Find the word "point" in the records below. List each line containing it.

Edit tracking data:
◆ ◆ ◆ ◆ ◆ ◆ ◆

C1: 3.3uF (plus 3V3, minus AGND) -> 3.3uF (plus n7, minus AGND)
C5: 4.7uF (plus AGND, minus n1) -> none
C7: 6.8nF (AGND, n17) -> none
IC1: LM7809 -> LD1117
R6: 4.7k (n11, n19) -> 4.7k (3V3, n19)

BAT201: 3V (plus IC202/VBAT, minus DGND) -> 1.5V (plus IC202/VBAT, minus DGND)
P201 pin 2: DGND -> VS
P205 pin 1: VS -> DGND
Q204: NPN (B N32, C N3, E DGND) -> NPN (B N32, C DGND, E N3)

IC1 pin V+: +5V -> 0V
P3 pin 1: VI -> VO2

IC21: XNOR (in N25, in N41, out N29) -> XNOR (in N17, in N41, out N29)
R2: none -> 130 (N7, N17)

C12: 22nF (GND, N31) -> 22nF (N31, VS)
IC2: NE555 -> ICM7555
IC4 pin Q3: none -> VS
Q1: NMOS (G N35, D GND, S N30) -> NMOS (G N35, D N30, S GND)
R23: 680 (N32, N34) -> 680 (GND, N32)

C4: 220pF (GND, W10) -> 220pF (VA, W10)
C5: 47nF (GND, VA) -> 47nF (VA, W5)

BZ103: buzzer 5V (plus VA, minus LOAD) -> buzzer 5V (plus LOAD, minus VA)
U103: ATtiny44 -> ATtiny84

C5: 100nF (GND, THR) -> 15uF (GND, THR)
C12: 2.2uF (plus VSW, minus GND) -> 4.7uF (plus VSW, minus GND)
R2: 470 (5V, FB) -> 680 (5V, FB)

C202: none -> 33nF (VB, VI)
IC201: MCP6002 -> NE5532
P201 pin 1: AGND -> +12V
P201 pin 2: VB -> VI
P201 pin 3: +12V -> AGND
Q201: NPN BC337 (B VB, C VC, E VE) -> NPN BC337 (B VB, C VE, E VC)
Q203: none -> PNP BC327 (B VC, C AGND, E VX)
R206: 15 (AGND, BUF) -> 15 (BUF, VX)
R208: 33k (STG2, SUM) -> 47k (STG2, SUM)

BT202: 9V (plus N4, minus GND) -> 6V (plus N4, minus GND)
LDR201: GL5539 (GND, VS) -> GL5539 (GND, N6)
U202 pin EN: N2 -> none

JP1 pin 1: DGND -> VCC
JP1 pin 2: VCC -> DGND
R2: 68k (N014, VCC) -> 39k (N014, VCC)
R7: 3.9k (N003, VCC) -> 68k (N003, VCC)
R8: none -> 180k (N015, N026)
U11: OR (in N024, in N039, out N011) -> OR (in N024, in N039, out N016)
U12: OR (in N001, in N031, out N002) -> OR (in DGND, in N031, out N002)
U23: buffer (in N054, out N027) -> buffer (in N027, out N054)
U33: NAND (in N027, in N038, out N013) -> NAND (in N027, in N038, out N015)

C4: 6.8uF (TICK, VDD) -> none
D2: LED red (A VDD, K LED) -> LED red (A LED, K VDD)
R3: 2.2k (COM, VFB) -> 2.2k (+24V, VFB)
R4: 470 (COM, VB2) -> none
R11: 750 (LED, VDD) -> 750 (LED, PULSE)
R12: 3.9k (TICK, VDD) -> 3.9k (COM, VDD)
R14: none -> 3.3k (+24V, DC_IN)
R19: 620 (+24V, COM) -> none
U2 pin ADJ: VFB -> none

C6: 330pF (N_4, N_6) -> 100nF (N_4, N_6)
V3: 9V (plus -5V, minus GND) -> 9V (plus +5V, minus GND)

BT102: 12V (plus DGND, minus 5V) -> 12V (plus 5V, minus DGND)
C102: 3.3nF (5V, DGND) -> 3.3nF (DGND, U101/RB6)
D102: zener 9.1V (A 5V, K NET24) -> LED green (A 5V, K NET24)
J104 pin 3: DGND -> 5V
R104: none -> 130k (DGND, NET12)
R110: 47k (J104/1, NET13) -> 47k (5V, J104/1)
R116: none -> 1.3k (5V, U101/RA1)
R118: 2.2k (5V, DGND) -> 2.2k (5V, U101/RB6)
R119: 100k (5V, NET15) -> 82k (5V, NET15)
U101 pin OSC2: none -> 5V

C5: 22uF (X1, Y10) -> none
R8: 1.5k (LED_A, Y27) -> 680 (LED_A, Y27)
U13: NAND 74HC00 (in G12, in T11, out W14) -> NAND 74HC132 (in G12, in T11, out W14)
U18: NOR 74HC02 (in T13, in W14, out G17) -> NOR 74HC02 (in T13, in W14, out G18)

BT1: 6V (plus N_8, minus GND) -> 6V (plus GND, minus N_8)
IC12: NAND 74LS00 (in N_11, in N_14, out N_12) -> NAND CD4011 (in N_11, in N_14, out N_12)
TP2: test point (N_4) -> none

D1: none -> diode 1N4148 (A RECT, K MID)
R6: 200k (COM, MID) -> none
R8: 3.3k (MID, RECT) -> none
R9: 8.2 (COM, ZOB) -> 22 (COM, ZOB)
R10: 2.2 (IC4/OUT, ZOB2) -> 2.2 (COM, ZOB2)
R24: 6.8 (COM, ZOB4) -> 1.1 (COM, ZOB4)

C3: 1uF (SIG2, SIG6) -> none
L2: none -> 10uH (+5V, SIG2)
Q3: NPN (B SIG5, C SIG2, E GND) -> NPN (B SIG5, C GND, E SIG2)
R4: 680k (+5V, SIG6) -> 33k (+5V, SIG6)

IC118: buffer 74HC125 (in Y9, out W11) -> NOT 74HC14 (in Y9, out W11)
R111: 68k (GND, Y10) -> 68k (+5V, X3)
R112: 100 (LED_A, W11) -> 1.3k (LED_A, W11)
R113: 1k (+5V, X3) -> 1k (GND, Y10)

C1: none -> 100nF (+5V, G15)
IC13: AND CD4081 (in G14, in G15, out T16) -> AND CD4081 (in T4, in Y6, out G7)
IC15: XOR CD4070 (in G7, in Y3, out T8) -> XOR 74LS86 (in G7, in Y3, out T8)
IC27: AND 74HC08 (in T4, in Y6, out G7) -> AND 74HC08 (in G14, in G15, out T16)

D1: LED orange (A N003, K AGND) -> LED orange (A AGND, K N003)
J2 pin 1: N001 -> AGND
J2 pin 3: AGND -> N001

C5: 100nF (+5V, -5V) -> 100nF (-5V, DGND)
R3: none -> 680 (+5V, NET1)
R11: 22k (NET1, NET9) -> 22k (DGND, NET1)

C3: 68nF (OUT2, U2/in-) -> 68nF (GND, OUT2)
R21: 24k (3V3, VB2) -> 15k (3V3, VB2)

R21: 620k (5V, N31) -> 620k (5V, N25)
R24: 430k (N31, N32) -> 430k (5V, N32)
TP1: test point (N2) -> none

◆ ◆ ◆ ◆ ◆ ◆ ◆

◆ THE COMPLETED TASK:
TP2: test point (N_4) -> none
TP1: test point (N2) -> none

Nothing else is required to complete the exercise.